§ Work required
Leave out every picture, then transcribe the rest of the listing exactly.

Start of Data for analysis

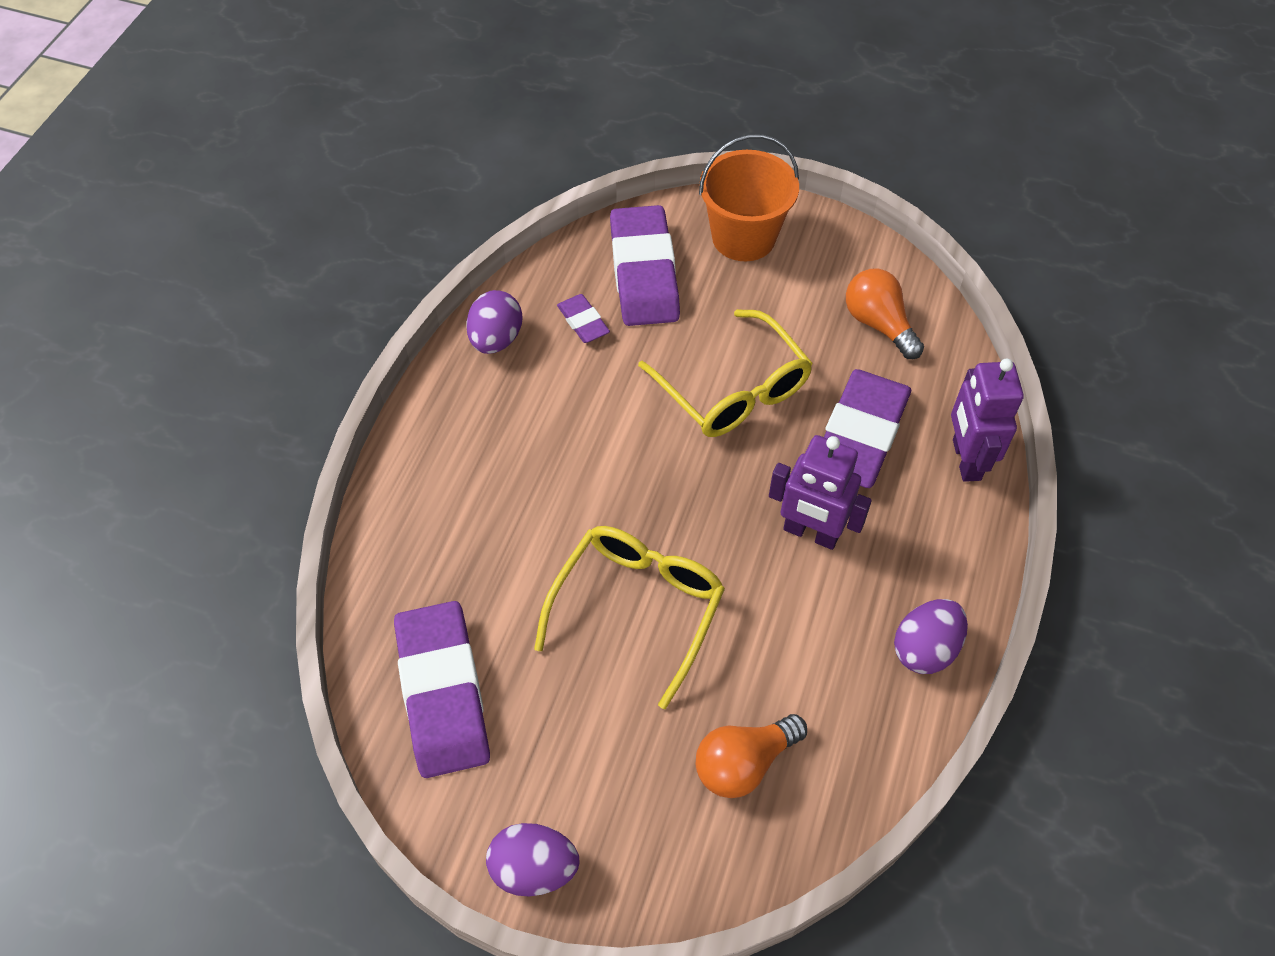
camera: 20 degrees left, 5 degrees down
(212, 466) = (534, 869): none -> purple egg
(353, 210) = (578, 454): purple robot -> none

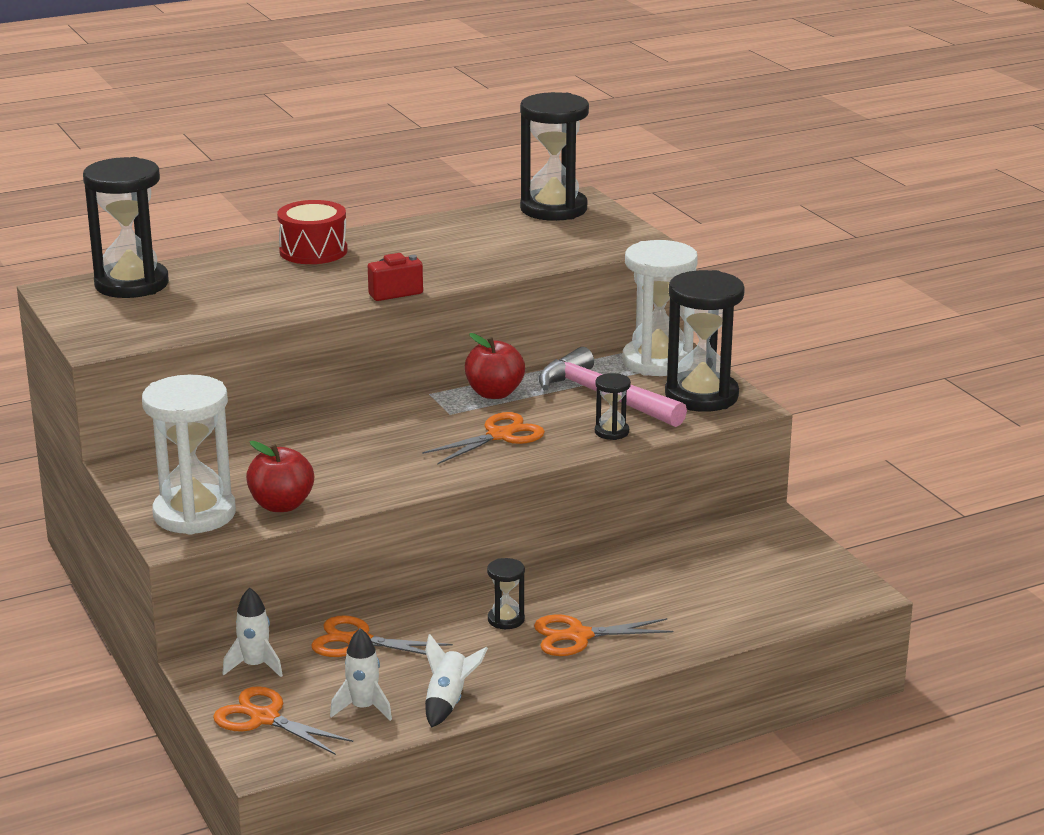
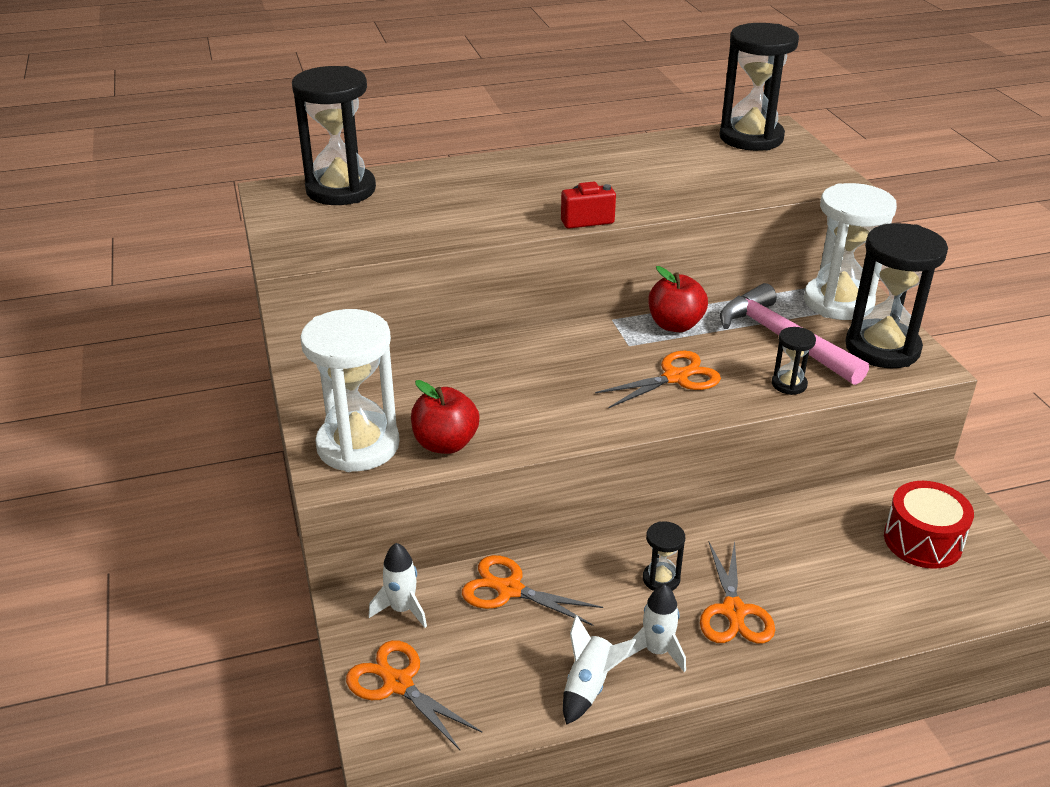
camera: 10 degrees right, 10 degrees up
(313, 251) = (517, 167): red drum -> red drum (922, 541)
(363, 708) = (500, 683): white rocket -> white rocket (657, 651)
(578, 636) = (734, 611): orange scissors -> orange scissors turned 90 degrees counterclockwise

End of Data for analysis

§ Expected answer
camera: 20 degrees left, 5 degrees down
(212, 466) = (534, 869): none -> purple egg
(353, 210) = (578, 454): purple robot -> none

camera: 10 degrees right, 10 degrees up
(313, 251) = (517, 167): red drum -> red drum (922, 541)
(363, 708) = (500, 683): white rocket -> white rocket (657, 651)
(578, 636) = (734, 611): orange scissors -> orange scissors turned 90 degrees counterclockwise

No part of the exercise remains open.